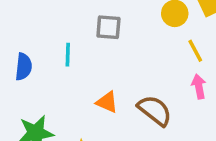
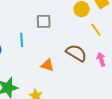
pink arrow: (199, 86) -> (101, 59), moved
brown semicircle: (155, 110) -> (76, 53), moved

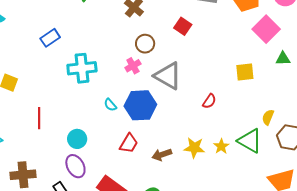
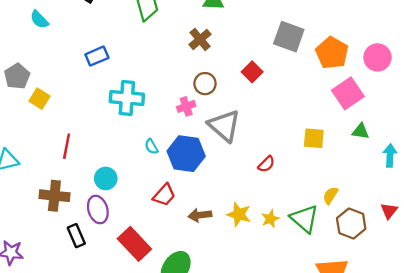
brown cross: (23, 175) -> (54, 196), moved

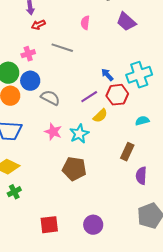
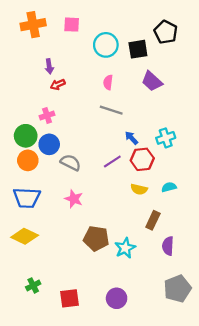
gray line: (62, 48) -> (111, 110), moved
cyan cross: (139, 75) -> (166, 138), size x0.7
yellow semicircle: (100, 116) -> (139, 189), moved, turned 56
cyan star: (79, 134) -> (125, 248), moved
green cross: (14, 192) -> (33, 285), moved

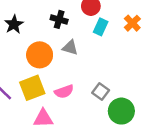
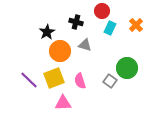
black star: (14, 24) -> (47, 32), moved
pink semicircle: (64, 92) -> (80, 81), turned 91
green circle: (121, 111) -> (127, 68), moved

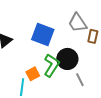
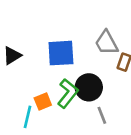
blue square: (43, 35) -> (61, 53), turned -30

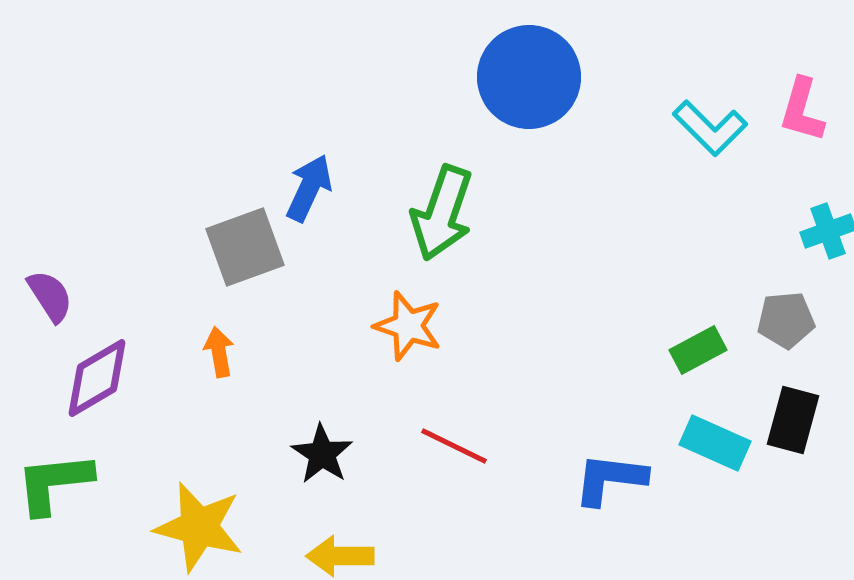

INSTRUCTIONS FOR THE TASK
Your task is to restate word for word the lines from the one containing "green circle: (121, 111) -> (127, 68), moved" through the last line of the data, both ends included, with no pictures.

EXERCISE OUTPUT
green circle: (121, 111) -> (127, 68), moved

blue square: (43, 35) -> (61, 53), turned -30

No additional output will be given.